- What you should do
Starting at the line that contains "blue domino [518,466,628,561]", return each line exactly as written until the listing below ends, and return no other line.

== Study material

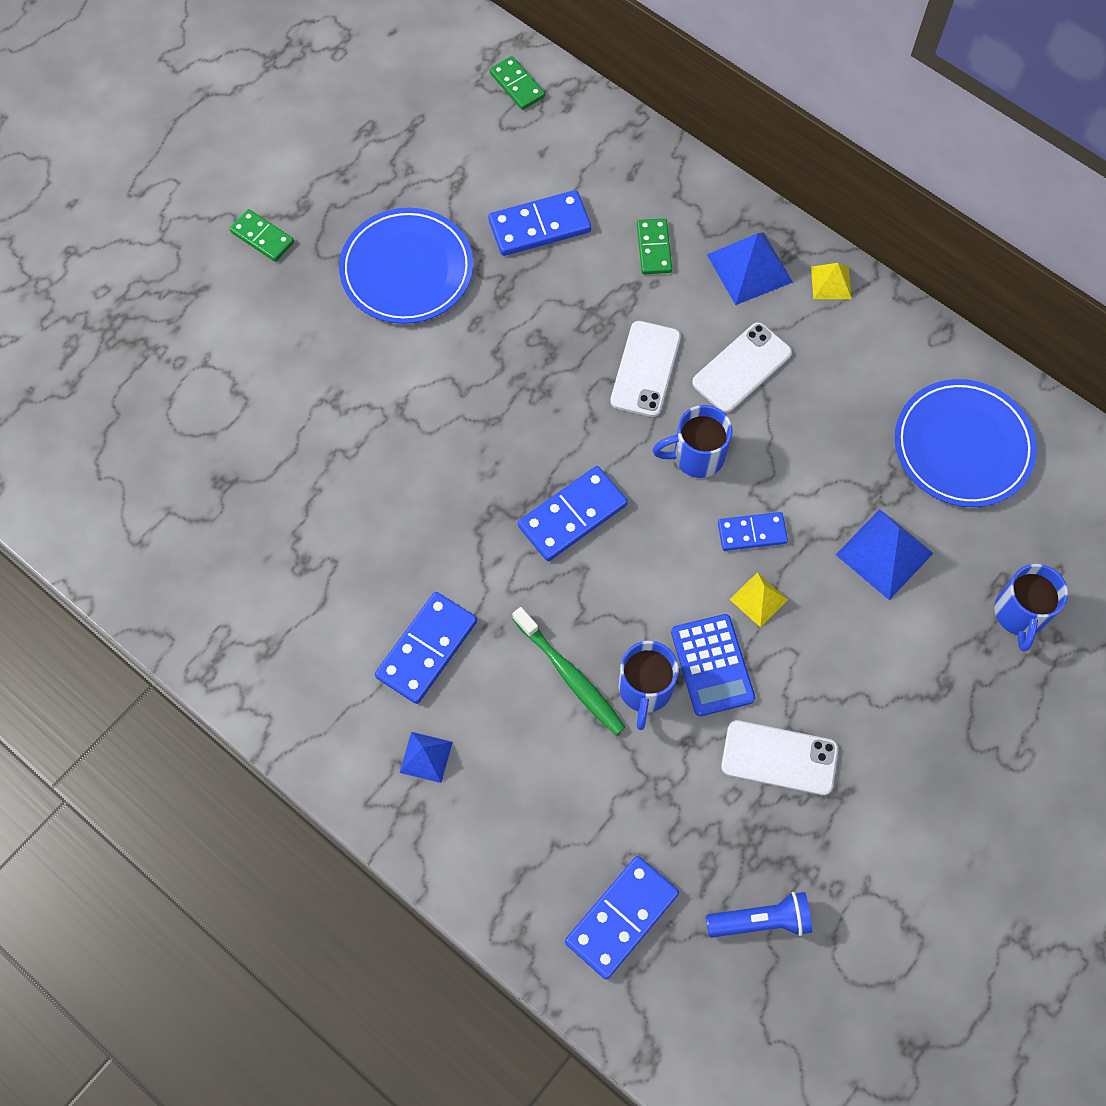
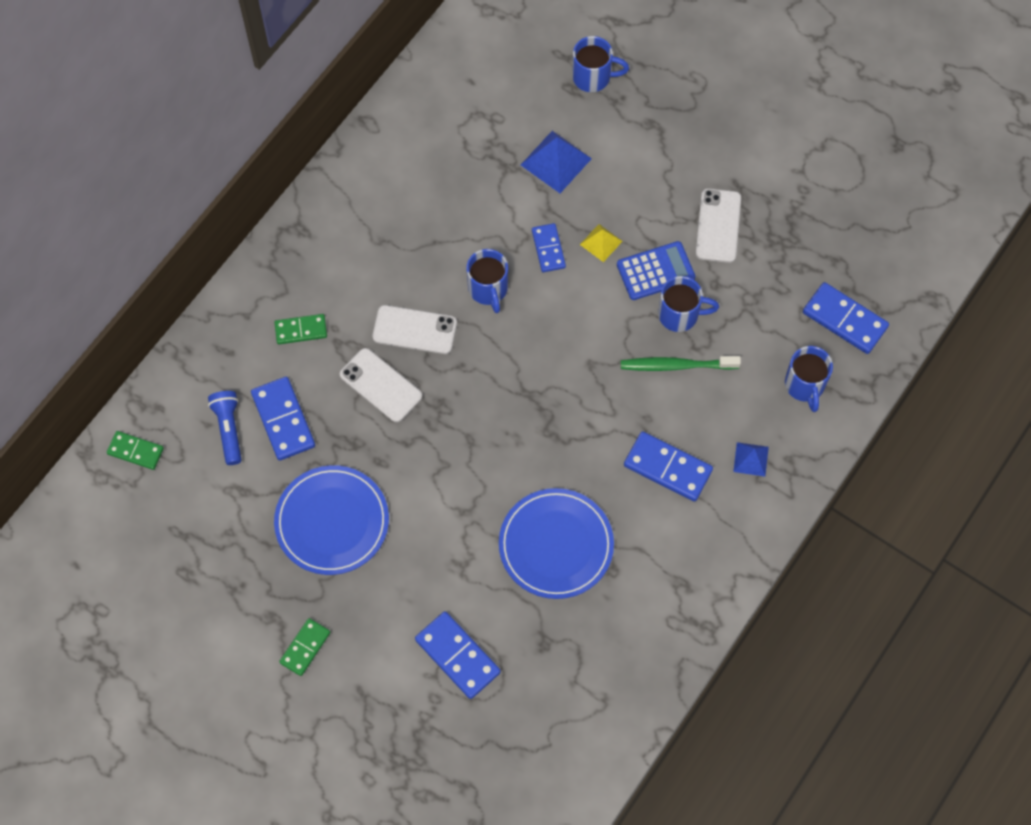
camera: 95 degrees left, 0 degrees up
green domino [489,56,545,110] -> green domino turned 60 degrees clockwise [107,431,164,470]
green toothbrush [513,607,626,735] -> green toothbrush turned 135 degrees counterclockwise [621,356,741,371]
blue domino [518,466,628,561] -> blue domino moved to [415,611,501,699]
white phone [692,322,792,413] -> white phone moved to [340,348,422,422]
blue flashlight [706,892,812,937] -> blue flashlight moved to [208,391,242,465]
blue pyramid [707,232,793,305] -> none
yellow pyramid [811,263,852,299] -> none
blue plate [895,379,1037,507] -> blue plate moved to [499,488,614,599]
none -> blue mug [785,346,833,412]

====

- Result of this exercise
blue domino [518,466,628,561] -> blue domino moved to [415,611,501,699]
white phone [692,322,792,413] -> white phone moved to [340,348,422,422]
blue flashlight [706,892,812,937] -> blue flashlight moved to [208,391,242,465]
blue pyramid [707,232,793,305] -> none
yellow pyramid [811,263,852,299] -> none
blue plate [895,379,1037,507] -> blue plate moved to [499,488,614,599]
none -> blue mug [785,346,833,412]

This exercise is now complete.